#### Records provided

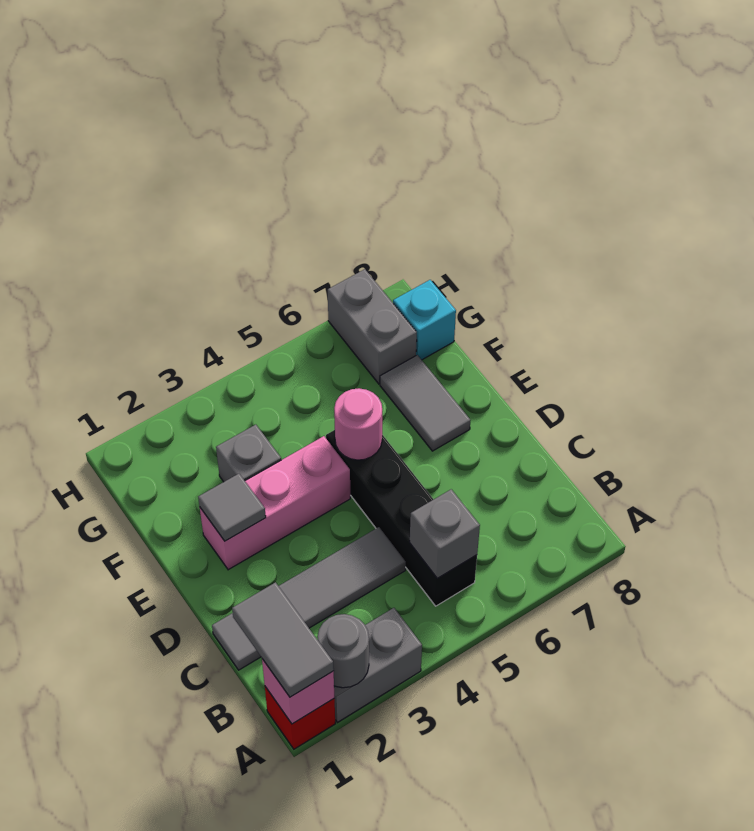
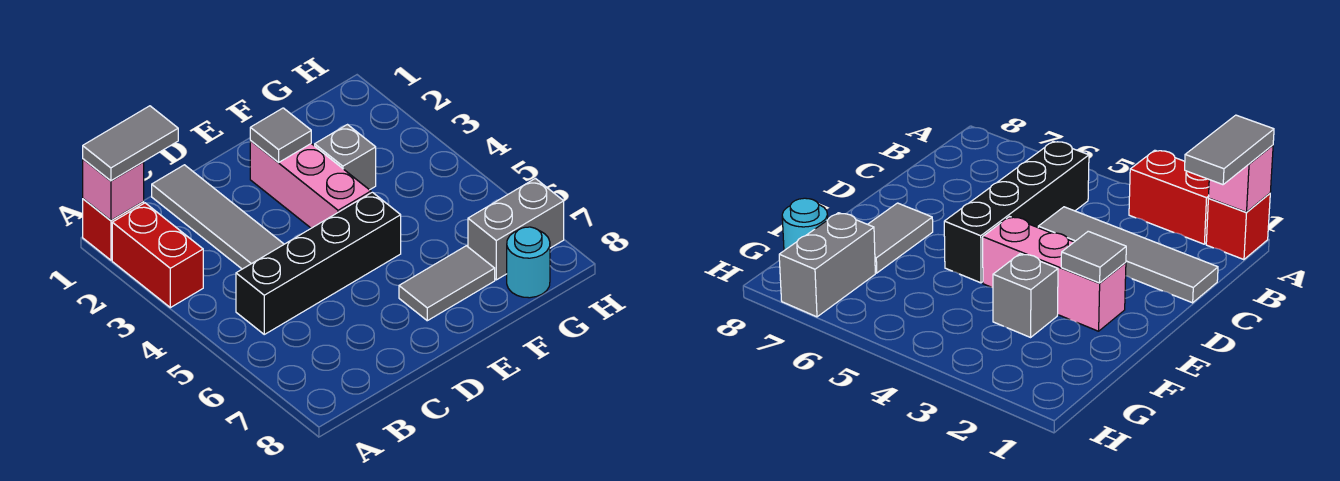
grey brick A2:A3 level 1 -> red brick A2:A3 level 1
grey round brick A2 level 2 -> none
grey brick B5 level 2 -> none
pink round brick E5 level 2 -> none
cyan brick G8 level 1 -> cyan round brick G8 level 1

########

(Problem to work on): Within the listing above, each line containing "grey" is counted once; report the total and nothing else.

(Response to this exercise): 3